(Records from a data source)
#####

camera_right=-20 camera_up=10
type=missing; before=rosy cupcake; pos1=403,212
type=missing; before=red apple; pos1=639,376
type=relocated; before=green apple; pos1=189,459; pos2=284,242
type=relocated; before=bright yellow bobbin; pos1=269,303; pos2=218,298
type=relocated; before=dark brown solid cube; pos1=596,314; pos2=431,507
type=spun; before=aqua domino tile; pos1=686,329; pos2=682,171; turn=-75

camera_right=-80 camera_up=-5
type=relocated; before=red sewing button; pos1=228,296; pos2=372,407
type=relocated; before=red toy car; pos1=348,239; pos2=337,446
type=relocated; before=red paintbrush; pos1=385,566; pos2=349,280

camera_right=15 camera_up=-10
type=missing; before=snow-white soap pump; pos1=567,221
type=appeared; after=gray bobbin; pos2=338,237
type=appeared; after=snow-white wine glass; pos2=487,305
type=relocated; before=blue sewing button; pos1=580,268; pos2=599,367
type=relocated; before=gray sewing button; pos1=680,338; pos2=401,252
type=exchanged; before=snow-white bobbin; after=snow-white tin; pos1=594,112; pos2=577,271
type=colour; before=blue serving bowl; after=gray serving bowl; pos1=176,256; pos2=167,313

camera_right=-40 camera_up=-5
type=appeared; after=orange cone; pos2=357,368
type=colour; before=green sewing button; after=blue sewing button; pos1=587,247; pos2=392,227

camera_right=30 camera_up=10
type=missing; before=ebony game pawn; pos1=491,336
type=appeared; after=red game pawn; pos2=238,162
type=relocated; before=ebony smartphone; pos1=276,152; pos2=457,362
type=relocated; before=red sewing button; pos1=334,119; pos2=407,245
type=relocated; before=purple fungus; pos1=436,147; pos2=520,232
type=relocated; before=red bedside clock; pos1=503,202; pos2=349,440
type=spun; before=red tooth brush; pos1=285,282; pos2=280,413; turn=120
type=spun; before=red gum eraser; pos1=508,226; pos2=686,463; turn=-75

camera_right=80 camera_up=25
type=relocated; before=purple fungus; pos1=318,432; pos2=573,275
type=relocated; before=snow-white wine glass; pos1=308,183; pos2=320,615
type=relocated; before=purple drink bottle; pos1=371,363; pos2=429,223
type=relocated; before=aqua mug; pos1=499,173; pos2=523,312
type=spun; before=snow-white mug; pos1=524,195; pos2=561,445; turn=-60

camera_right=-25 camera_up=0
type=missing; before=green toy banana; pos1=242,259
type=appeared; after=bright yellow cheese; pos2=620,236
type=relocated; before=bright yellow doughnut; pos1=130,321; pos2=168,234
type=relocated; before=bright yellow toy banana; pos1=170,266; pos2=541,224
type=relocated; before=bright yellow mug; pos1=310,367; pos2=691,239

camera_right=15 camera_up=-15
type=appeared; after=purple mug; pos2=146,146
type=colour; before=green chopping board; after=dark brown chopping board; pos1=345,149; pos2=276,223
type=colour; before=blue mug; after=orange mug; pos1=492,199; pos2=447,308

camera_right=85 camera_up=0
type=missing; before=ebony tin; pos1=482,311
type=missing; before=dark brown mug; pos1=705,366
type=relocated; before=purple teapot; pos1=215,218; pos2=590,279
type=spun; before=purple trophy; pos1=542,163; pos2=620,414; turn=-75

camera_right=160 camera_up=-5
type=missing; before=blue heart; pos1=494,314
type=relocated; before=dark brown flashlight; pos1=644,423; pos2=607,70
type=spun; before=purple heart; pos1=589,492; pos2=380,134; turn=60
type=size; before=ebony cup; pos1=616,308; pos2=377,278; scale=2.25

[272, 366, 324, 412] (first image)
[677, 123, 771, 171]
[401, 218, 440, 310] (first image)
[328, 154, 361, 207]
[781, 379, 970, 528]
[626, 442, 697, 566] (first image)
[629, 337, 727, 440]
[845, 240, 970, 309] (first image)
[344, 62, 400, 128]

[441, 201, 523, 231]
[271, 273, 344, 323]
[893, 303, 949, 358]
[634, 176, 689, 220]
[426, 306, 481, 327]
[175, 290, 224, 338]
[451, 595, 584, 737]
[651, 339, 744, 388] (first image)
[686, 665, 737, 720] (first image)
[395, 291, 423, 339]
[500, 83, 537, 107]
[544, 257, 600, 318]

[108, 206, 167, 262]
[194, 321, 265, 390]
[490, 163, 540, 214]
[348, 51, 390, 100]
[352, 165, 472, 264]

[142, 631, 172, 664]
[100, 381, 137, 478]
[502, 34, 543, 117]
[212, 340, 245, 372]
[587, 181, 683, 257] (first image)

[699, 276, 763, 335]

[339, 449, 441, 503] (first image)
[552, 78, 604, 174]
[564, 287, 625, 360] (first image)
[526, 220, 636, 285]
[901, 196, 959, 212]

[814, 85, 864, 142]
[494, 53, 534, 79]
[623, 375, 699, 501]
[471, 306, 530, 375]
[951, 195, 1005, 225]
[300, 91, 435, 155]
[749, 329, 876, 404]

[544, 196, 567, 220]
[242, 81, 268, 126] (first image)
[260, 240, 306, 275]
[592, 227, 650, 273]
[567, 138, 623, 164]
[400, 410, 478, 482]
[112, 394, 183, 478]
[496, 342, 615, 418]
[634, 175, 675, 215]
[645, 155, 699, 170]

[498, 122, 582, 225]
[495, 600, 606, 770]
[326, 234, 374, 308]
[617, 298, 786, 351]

#####

§ What you need to do
Find the line with "type=relocated; before=green apple;" in the entries above. Retype it and each line after it, exactly, through the line with "type=relocated; before=dark brown solid", and stop there.

§ Your solution
type=relocated; before=green apple; pos1=189,459; pos2=284,242
type=relocated; before=bright yellow bobbin; pos1=269,303; pos2=218,298
type=relocated; before=dark brown solid cube; pos1=596,314; pos2=431,507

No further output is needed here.